• _TASK TO CARRY OUT_
Starting with the line that contains "(444, 368) = (412, 257): brown", set down each line through the end of the entries below, exactly and with nothing added.

• _PROVIDED DATA_
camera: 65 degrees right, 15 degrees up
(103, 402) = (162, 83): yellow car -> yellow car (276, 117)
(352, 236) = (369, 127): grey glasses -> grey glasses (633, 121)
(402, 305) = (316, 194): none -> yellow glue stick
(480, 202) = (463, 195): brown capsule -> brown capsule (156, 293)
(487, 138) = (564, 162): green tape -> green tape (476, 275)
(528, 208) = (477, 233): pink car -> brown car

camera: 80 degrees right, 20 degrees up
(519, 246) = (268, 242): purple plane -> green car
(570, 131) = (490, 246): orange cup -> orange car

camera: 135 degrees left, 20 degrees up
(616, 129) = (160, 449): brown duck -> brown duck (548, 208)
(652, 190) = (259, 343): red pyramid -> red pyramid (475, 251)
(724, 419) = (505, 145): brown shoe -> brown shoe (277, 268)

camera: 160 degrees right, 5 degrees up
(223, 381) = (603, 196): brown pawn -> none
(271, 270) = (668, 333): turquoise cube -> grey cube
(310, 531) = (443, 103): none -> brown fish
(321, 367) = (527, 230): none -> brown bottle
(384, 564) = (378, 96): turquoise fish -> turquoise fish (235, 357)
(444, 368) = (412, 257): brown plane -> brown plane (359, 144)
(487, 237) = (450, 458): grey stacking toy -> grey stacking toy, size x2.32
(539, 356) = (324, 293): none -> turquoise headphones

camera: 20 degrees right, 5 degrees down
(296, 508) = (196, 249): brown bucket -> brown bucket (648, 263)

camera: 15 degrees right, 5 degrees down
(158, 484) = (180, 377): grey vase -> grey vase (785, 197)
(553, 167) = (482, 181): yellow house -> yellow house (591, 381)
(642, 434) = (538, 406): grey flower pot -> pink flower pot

• _THE COMPLETED TASK_
(444, 368) = (412, 257): brown plane -> brown plane (359, 144)
(487, 237) = (450, 458): grey stacking toy -> grey stacking toy, size x2.32
(539, 356) = (324, 293): none -> turquoise headphones

camera: 20 degrees right, 5 degrees down
(296, 508) = (196, 249): brown bucket -> brown bucket (648, 263)

camera: 15 degrees right, 5 degrees down
(158, 484) = (180, 377): grey vase -> grey vase (785, 197)
(553, 167) = (482, 181): yellow house -> yellow house (591, 381)
(642, 434) = (538, 406): grey flower pot -> pink flower pot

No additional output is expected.